◆ **Task to complete**
Go to the line containing "grey plane: 1 -> 0" and return it and each line after it exactly, through the end of the data below, and nothing more.

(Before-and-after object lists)
----------

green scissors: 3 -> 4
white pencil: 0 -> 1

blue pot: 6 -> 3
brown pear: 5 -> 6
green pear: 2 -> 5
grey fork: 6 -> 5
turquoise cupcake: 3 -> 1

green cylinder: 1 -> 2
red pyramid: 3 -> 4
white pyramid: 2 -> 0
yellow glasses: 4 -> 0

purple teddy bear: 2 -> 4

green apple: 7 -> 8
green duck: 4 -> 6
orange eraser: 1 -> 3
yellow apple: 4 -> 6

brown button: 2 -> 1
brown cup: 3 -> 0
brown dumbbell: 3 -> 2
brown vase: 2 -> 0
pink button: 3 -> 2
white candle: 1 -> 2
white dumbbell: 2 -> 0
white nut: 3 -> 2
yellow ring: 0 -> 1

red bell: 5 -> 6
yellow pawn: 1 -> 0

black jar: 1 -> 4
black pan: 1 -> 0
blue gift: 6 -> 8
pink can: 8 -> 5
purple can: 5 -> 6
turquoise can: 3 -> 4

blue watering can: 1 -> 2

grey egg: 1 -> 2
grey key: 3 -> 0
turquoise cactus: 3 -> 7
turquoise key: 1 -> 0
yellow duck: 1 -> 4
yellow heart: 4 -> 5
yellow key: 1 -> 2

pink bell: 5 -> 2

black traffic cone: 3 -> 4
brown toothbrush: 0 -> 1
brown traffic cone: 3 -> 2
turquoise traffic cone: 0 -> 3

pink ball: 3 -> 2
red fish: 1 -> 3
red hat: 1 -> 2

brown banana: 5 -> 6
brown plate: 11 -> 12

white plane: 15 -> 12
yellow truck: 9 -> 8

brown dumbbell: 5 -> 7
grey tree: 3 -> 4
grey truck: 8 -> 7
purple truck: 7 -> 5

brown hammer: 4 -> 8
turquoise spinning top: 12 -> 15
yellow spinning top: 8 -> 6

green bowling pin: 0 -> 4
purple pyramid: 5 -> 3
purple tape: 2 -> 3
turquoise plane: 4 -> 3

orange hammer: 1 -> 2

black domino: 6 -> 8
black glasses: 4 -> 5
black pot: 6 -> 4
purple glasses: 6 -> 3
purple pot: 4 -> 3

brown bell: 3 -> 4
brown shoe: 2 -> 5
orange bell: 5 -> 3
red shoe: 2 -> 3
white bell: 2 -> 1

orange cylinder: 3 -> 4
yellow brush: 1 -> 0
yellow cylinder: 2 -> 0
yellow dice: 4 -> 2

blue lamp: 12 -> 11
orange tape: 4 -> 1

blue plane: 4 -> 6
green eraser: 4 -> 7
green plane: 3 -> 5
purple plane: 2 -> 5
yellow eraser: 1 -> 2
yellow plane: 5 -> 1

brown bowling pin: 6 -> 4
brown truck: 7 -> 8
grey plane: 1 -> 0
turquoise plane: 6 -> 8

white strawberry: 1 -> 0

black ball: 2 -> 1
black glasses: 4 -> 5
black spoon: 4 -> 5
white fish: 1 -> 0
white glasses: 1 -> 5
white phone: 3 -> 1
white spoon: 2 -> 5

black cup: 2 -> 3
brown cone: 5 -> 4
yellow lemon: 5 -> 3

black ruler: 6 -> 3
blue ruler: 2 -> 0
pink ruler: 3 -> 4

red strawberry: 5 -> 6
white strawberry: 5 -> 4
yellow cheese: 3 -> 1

----------

◆ **Result for this exercise**
grey plane: 1 -> 0
turquoise plane: 6 -> 8

white strawberry: 1 -> 0

black ball: 2 -> 1
black glasses: 4 -> 5
black spoon: 4 -> 5
white fish: 1 -> 0
white glasses: 1 -> 5
white phone: 3 -> 1
white spoon: 2 -> 5

black cup: 2 -> 3
brown cone: 5 -> 4
yellow lemon: 5 -> 3

black ruler: 6 -> 3
blue ruler: 2 -> 0
pink ruler: 3 -> 4

red strawberry: 5 -> 6
white strawberry: 5 -> 4
yellow cheese: 3 -> 1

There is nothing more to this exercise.